*Exercise*.
Show each line of the listing that contains the string "tuplet", copying every such line in full. Letter case counts.

*Extracted data*.
— begin —

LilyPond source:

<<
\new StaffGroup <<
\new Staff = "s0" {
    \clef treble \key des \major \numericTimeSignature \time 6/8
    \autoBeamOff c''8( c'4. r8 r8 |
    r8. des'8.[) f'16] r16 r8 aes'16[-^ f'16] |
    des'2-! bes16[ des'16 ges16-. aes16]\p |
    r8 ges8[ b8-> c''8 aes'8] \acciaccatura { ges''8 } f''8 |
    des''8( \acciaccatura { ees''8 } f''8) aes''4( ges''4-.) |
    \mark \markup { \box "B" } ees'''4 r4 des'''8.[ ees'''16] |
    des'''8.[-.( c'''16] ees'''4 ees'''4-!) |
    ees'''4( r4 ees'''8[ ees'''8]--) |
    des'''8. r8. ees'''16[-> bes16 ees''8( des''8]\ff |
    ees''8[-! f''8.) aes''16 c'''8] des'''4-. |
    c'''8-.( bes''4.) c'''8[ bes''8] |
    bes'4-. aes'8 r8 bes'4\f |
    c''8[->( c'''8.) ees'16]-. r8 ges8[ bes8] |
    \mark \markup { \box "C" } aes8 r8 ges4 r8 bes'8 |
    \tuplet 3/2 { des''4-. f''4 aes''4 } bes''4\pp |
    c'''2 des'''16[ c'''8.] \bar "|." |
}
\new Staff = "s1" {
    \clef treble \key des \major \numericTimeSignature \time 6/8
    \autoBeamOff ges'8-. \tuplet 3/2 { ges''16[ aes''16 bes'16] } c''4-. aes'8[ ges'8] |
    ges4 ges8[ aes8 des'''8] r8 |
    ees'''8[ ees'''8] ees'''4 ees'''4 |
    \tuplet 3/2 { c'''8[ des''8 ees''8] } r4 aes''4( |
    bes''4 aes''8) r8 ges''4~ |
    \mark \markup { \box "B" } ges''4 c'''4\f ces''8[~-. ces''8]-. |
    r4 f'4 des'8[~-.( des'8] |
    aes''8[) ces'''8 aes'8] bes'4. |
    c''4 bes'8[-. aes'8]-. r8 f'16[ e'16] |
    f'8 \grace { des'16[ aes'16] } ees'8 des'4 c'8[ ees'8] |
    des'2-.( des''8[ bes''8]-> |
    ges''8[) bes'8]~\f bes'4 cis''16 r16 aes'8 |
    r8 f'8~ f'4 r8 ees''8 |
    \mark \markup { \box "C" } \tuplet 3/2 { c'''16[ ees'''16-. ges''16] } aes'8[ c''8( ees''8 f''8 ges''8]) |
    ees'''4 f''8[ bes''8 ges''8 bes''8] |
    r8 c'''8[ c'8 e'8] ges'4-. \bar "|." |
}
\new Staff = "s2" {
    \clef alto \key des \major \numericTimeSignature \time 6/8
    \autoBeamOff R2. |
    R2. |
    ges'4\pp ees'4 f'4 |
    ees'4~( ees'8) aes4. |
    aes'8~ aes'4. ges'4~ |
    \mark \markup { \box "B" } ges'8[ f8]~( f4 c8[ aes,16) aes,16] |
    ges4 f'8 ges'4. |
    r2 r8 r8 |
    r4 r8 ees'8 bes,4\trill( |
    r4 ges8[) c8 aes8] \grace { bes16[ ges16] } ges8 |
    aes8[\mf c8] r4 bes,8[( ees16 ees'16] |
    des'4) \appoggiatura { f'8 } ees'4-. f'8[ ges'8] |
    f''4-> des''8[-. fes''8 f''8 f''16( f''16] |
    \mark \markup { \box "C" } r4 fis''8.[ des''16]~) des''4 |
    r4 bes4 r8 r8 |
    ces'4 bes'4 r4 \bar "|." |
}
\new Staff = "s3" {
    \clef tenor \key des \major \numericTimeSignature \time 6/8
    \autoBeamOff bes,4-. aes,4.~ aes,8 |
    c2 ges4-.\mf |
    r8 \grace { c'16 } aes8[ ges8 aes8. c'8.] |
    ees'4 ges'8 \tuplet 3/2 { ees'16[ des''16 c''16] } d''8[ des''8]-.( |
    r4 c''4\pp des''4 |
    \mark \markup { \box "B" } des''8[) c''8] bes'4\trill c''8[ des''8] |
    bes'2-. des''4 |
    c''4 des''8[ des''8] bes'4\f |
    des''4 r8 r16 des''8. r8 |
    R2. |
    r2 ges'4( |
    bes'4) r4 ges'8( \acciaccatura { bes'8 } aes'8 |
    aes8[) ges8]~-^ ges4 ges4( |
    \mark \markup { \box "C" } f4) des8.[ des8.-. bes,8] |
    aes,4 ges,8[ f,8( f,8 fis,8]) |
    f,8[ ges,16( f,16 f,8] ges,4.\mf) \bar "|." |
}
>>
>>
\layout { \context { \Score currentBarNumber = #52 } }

— end —

*Answer to the problem*.
    \tuplet 3/2 { des''4-. f''4 aes''4 } bes''4\pp |
    \autoBeamOff ges'8-. \tuplet 3/2 { ges''16[ aes''16 bes'16] } c''4-. aes'8[ ges'8] |
    \tuplet 3/2 { c'''8[ des''8 ees''8] } r4 aes''4( |
    \mark \markup { \box "C" } \tuplet 3/2 { c'''16[ ees'''16-. ges''16] } aes'8[ c''8( ees''8 f''8 ges''8]) |
    ees'4 ges'8 \tuplet 3/2 { ees'16[ des''16 c''16] } d''8[ des''8]-.( |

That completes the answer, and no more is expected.